EXERCISE INSTRUCTIONS
In the data that follows, find the line with "blue 1x2 brick [357,291,433,390] -> none"; transcribe it, every later line up to the one with "brown 1x2 brick", and that line as well, exactly and with no others.

[Recorded data]
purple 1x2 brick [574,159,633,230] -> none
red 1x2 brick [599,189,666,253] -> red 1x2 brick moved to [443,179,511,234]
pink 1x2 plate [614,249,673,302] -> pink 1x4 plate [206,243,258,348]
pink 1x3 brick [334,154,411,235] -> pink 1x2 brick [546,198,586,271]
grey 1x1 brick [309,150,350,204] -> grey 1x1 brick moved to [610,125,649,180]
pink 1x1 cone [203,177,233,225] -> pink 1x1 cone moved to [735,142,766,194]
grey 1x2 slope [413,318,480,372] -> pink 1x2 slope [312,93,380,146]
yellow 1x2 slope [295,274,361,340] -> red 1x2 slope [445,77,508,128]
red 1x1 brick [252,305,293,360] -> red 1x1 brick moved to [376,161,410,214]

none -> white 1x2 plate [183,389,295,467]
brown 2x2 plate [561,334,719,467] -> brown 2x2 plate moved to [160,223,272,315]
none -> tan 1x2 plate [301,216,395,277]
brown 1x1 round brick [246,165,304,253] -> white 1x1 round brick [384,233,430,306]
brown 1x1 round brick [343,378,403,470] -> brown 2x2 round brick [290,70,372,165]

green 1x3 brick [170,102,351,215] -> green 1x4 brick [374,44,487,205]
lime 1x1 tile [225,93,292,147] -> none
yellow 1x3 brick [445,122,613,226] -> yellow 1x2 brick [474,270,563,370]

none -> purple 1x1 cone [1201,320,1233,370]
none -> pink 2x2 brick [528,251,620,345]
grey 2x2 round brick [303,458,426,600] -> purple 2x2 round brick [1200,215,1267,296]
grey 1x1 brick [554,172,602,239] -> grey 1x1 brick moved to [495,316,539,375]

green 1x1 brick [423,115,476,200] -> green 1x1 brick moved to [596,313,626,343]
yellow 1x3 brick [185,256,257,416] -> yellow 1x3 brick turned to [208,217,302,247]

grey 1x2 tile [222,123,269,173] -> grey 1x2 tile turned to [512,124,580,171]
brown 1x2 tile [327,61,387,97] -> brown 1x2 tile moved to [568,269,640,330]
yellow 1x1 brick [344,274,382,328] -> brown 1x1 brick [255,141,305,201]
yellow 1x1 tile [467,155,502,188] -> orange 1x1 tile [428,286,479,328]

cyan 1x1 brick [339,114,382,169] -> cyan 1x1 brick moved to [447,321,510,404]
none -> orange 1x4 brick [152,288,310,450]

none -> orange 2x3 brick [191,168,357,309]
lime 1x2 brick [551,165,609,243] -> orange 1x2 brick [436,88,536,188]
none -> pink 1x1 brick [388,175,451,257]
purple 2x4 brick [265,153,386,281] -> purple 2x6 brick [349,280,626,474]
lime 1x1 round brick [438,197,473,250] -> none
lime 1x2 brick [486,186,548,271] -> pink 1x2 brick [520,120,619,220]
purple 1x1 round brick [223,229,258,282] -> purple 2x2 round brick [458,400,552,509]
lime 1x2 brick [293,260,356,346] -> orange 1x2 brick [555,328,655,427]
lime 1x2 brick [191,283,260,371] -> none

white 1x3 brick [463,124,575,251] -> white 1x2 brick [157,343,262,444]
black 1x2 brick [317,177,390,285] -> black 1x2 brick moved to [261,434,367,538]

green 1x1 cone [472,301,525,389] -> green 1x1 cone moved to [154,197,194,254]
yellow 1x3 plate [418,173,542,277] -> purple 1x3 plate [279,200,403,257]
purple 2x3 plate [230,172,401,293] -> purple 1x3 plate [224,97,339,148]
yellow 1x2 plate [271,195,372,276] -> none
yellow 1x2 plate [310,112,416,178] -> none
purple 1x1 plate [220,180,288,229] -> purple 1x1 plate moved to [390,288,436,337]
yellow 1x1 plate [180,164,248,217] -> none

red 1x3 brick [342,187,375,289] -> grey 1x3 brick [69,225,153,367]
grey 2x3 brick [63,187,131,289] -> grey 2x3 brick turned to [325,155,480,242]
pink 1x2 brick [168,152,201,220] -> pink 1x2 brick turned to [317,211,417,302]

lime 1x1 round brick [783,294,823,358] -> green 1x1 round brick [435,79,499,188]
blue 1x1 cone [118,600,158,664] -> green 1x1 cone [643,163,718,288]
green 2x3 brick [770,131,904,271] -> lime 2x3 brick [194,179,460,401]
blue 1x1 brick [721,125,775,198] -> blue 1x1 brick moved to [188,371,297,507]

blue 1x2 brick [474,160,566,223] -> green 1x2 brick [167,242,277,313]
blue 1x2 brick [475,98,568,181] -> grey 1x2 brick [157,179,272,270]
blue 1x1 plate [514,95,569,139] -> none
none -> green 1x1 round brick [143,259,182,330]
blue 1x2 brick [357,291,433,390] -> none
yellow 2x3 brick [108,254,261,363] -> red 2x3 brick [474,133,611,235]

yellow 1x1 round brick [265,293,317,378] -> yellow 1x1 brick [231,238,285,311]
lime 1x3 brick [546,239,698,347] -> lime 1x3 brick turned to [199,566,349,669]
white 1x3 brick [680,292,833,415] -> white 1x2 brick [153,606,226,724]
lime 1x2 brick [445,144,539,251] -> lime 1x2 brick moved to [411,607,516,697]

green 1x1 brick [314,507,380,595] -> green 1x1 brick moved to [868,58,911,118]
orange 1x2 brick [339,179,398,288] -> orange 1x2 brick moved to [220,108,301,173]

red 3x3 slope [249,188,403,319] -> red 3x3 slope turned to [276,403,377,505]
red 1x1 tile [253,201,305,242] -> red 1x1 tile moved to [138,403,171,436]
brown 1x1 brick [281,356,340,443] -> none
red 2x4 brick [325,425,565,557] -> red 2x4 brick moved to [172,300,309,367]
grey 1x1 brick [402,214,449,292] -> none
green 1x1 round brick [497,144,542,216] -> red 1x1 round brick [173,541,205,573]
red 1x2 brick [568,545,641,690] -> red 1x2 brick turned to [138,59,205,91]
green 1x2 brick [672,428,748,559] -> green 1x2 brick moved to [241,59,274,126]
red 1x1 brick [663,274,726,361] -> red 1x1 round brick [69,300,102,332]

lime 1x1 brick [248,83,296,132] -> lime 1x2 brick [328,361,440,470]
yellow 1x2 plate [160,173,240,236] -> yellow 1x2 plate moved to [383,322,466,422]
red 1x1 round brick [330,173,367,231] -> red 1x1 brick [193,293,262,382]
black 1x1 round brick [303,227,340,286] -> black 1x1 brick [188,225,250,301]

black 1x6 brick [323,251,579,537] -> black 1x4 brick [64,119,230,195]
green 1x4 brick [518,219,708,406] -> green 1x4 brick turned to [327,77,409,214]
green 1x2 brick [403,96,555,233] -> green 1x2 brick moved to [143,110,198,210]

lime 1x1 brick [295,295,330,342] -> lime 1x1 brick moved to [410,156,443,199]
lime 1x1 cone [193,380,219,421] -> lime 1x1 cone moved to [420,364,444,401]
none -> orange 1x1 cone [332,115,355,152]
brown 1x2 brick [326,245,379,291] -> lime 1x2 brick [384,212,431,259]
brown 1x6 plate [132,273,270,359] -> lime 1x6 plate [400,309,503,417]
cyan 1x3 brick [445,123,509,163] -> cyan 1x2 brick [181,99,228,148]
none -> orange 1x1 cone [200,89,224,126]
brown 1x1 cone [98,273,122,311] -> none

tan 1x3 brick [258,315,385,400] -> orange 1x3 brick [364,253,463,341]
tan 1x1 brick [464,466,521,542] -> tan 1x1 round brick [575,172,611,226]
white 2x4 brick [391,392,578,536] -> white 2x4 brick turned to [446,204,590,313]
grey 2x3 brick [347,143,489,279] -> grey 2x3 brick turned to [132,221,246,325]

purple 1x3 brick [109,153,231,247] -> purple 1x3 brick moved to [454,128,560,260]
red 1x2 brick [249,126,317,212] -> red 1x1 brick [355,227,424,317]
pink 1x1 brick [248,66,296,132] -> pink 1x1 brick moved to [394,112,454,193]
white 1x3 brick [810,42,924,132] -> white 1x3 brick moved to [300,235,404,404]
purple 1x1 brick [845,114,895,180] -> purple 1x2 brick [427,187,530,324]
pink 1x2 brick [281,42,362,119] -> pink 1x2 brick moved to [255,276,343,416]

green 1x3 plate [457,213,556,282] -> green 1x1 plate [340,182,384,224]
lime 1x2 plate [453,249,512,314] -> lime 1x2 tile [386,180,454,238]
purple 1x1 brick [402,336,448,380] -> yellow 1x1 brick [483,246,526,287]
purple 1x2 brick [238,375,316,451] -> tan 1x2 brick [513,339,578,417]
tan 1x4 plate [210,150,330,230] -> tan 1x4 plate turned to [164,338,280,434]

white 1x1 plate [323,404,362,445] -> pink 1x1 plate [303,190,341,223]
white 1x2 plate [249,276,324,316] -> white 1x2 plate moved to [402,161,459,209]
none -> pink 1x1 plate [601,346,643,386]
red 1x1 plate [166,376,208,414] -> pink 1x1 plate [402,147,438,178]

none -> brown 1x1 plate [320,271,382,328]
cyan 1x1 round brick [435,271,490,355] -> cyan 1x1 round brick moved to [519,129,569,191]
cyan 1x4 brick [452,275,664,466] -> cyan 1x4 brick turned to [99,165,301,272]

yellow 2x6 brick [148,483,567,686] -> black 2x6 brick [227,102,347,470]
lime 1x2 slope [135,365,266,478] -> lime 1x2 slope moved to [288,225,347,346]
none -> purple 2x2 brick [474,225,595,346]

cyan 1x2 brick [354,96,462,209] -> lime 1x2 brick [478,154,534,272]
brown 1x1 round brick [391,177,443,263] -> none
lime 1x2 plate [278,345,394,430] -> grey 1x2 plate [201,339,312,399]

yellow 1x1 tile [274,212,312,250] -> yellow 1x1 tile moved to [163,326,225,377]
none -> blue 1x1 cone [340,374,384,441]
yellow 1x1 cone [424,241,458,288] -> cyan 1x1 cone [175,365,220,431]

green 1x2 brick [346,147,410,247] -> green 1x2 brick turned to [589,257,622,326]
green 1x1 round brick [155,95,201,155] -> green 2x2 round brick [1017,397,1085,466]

THE ANSWER
blue 1x2 brick [357,291,433,390] -> none
yellow 2x3 brick [108,254,261,363] -> red 2x3 brick [474,133,611,235]

yellow 1x1 round brick [265,293,317,378] -> yellow 1x1 brick [231,238,285,311]
lime 1x3 brick [546,239,698,347] -> lime 1x3 brick turned to [199,566,349,669]
white 1x3 brick [680,292,833,415] -> white 1x2 brick [153,606,226,724]
lime 1x2 brick [445,144,539,251] -> lime 1x2 brick moved to [411,607,516,697]

green 1x1 brick [314,507,380,595] -> green 1x1 brick moved to [868,58,911,118]
orange 1x2 brick [339,179,398,288] -> orange 1x2 brick moved to [220,108,301,173]

red 3x3 slope [249,188,403,319] -> red 3x3 slope turned to [276,403,377,505]
red 1x1 tile [253,201,305,242] -> red 1x1 tile moved to [138,403,171,436]
brown 1x1 brick [281,356,340,443] -> none
red 2x4 brick [325,425,565,557] -> red 2x4 brick moved to [172,300,309,367]
grey 1x1 brick [402,214,449,292] -> none
green 1x1 round brick [497,144,542,216] -> red 1x1 round brick [173,541,205,573]
red 1x2 brick [568,545,641,690] -> red 1x2 brick turned to [138,59,205,91]
green 1x2 brick [672,428,748,559] -> green 1x2 brick moved to [241,59,274,126]
red 1x1 brick [663,274,726,361] -> red 1x1 round brick [69,300,102,332]

lime 1x1 brick [248,83,296,132] -> lime 1x2 brick [328,361,440,470]
yellow 1x2 plate [160,173,240,236] -> yellow 1x2 plate moved to [383,322,466,422]
red 1x1 round brick [330,173,367,231] -> red 1x1 brick [193,293,262,382]
black 1x1 round brick [303,227,340,286] -> black 1x1 brick [188,225,250,301]

black 1x6 brick [323,251,579,537] -> black 1x4 brick [64,119,230,195]
green 1x4 brick [518,219,708,406] -> green 1x4 brick turned to [327,77,409,214]
green 1x2 brick [403,96,555,233] -> green 1x2 brick moved to [143,110,198,210]

lime 1x1 brick [295,295,330,342] -> lime 1x1 brick moved to [410,156,443,199]
lime 1x1 cone [193,380,219,421] -> lime 1x1 cone moved to [420,364,444,401]
none -> orange 1x1 cone [332,115,355,152]
brown 1x2 brick [326,245,379,291] -> lime 1x2 brick [384,212,431,259]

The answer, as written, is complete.